Reproduce the records exactly. Leave the pictures out.
====================
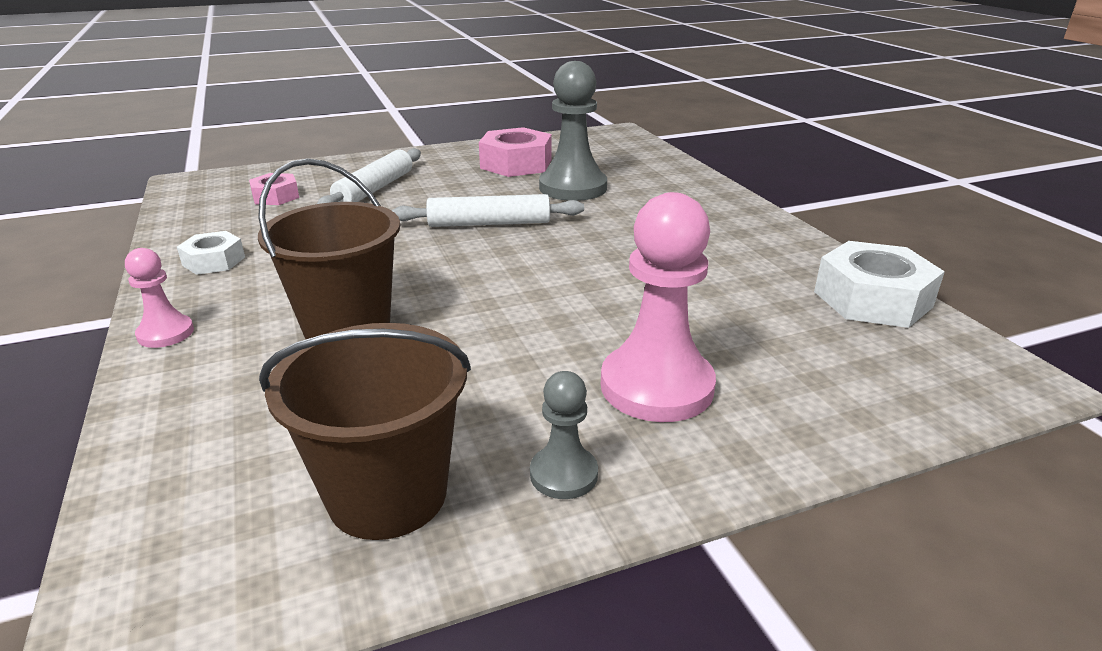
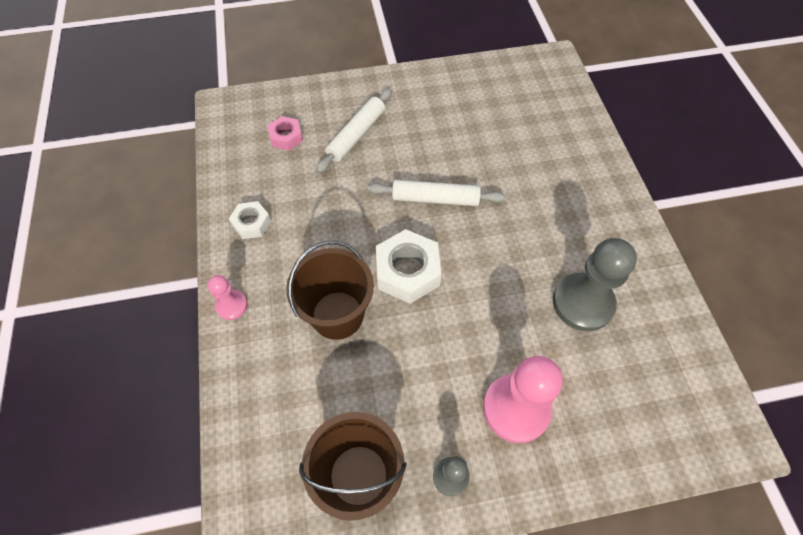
camera: 10 degrees right, 30 degrees up
(516, 164) = (464, 107): pink nut -> none
(573, 188) = (503, 152): grey pawn -> grey pawn (582, 303)
(872, 299) = (680, 338): white nut -> white nut (407, 272)

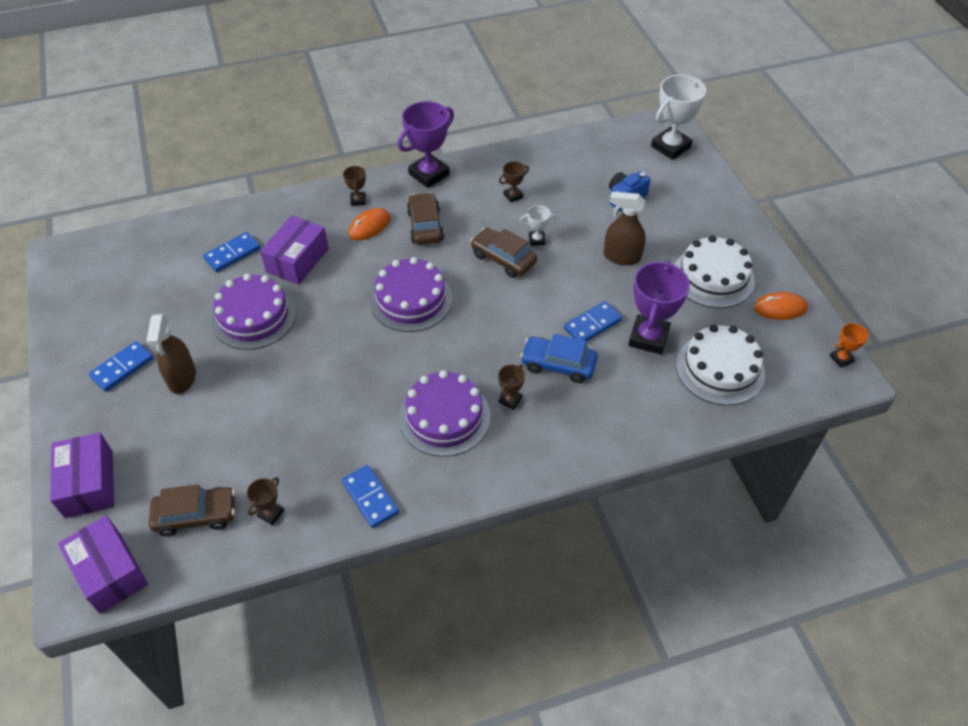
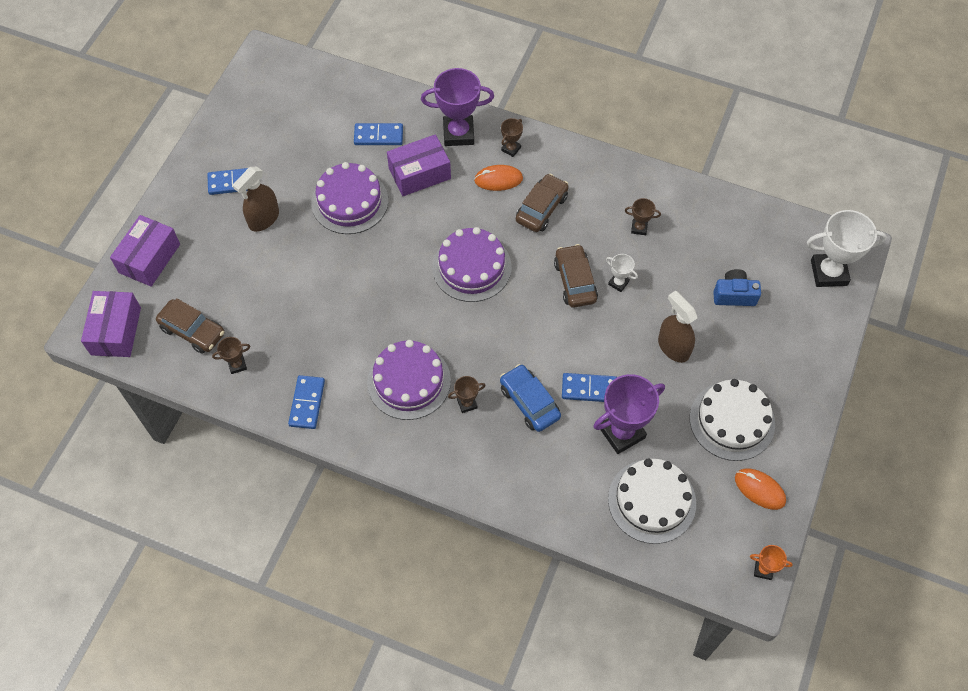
camera: 40 degrees right, 10 degrees up
(429, 174) = (589, 161): purple trophy -> purple trophy (458, 133)

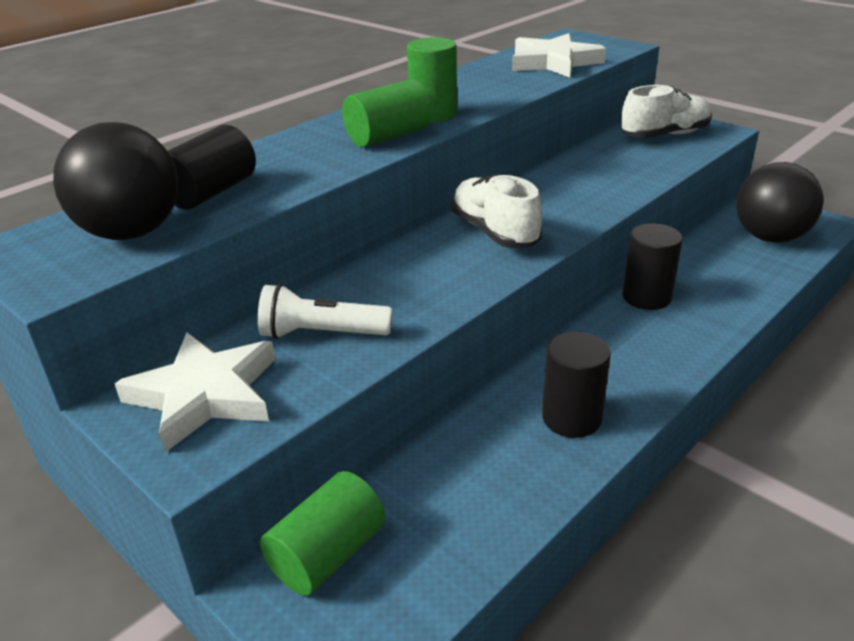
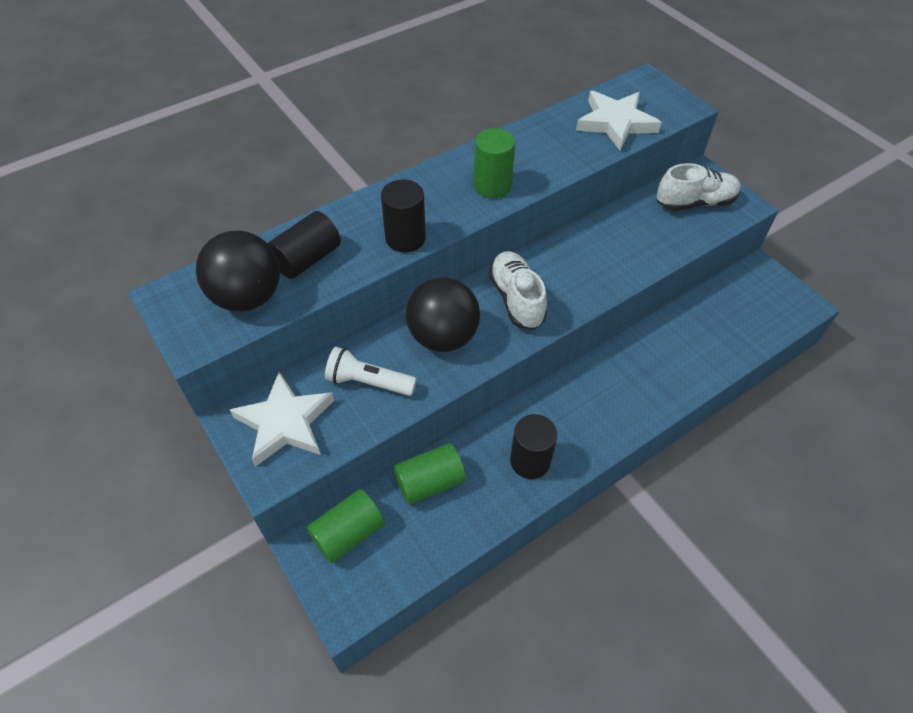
camera: 10 degrees right, 20 degrees up
(388, 137) = (449, 211): green cylinder -> green cylinder (430, 482)
(646, 297) = (626, 358): black cylinder -> black cylinder (405, 238)
(770, 237) = (750, 312): black ball -> black ball (443, 337)

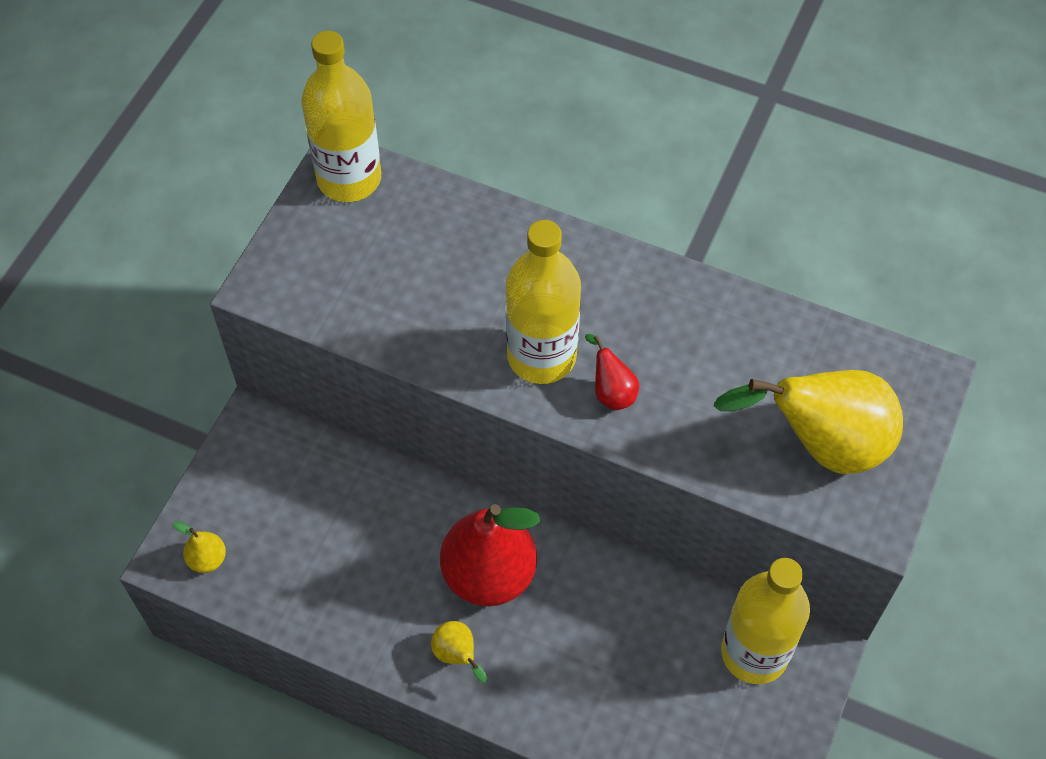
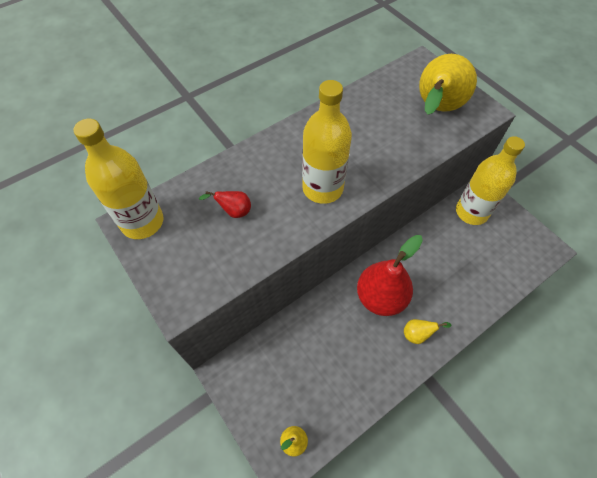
camera: 60 degrees left, 0 degrees up
(611, 391) = (362, 170): red pear -> red pear (233, 211)

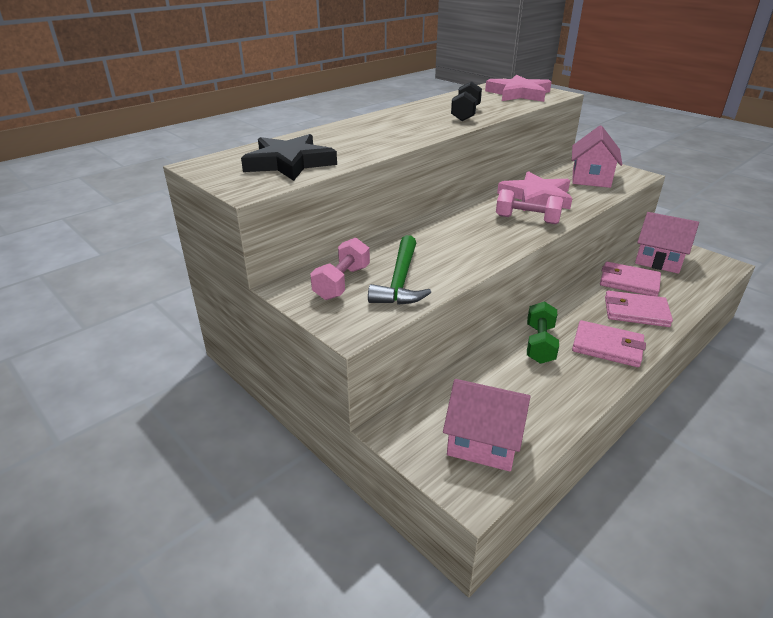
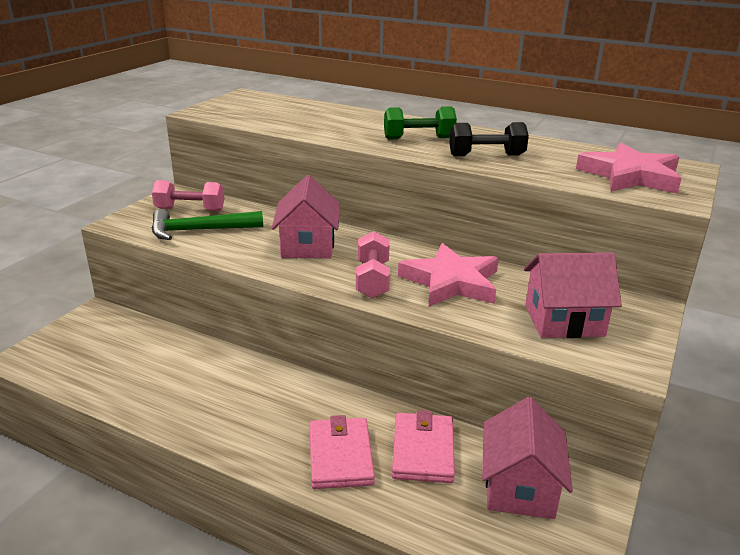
camera: 70 degrees right, 5 degrees down
(289, 163) = (264, 114): black star -> none
(483, 442) = (80, 357): pink house -> pink house (308, 245)
(540, 344) = (238, 378): green dumbbell -> green dumbbell (418, 138)
(607, 347) = (247, 430): pink wallet -> none

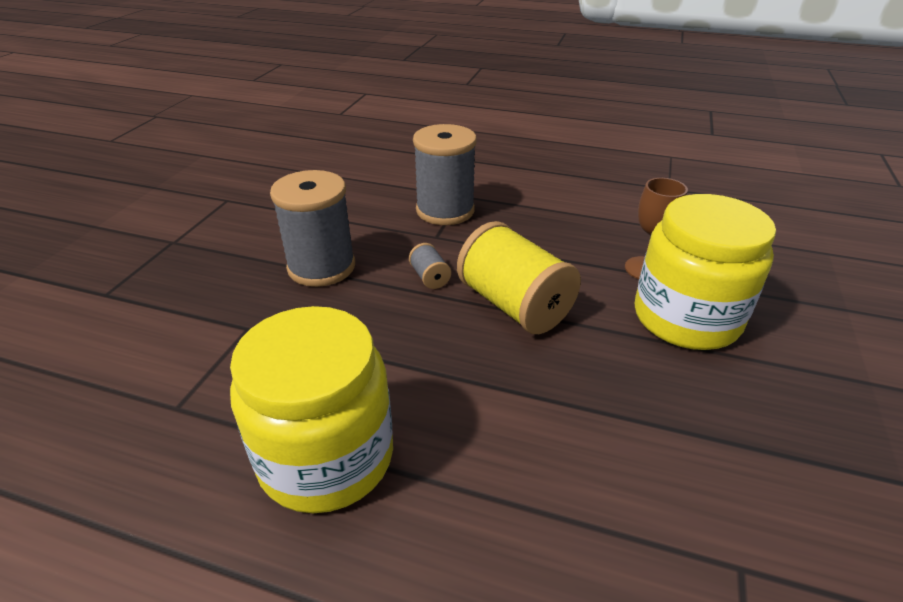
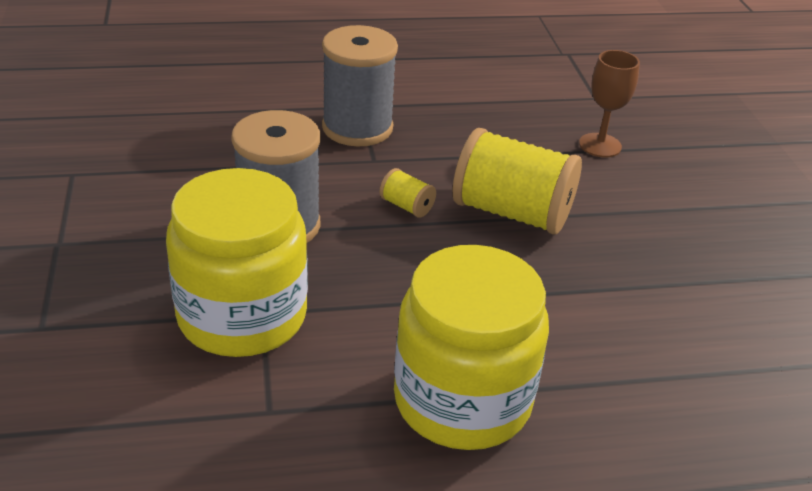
camera: 30 degrees left, 0 degrees up
(430, 277) = (407, 206): grey spool -> yellow spool
(686, 318) = (665, 184): yellow jar -> yellow jar (242, 316)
====================
RESULT FOR THIS TASK –
camera: 10 degrees right, 30 degrees up
(516, 164) = (464, 107): pink nut -> none
(573, 188) = (503, 152): grey pawn -> grey pawn (582, 303)
(872, 299) = (680, 338): white nut -> white nut (407, 272)

camera: 40 degrees right, 10 degrees up
(429, 174) = (589, 161): purple trophy -> purple trophy (458, 133)

camera: 10 degrees right, 20 degrees up
(388, 137) = (449, 211): green cylinder -> green cylinder (430, 482)
(646, 297) = (626, 358): black cylinder -> black cylinder (405, 238)
(770, 237) = (750, 312): black ball -> black ball (443, 337)

camera: 60 degrees left, 0 degrees up
(611, 391) = (362, 170): red pear -> red pear (233, 211)

camera: 70 degrees right, 5 degrees down
(289, 163) = (264, 114): black star -> none
(483, 442) = (80, 357): pink house -> pink house (308, 245)
(540, 344) = (238, 378): green dumbbell -> green dumbbell (418, 138)
(607, 347) = (247, 430): pink wallet -> none

camera: 30 degrees left, 0 degrees up
(430, 277) = (407, 206): grey spool -> yellow spool
(686, 318) = (665, 184): yellow jar -> yellow jar (242, 316)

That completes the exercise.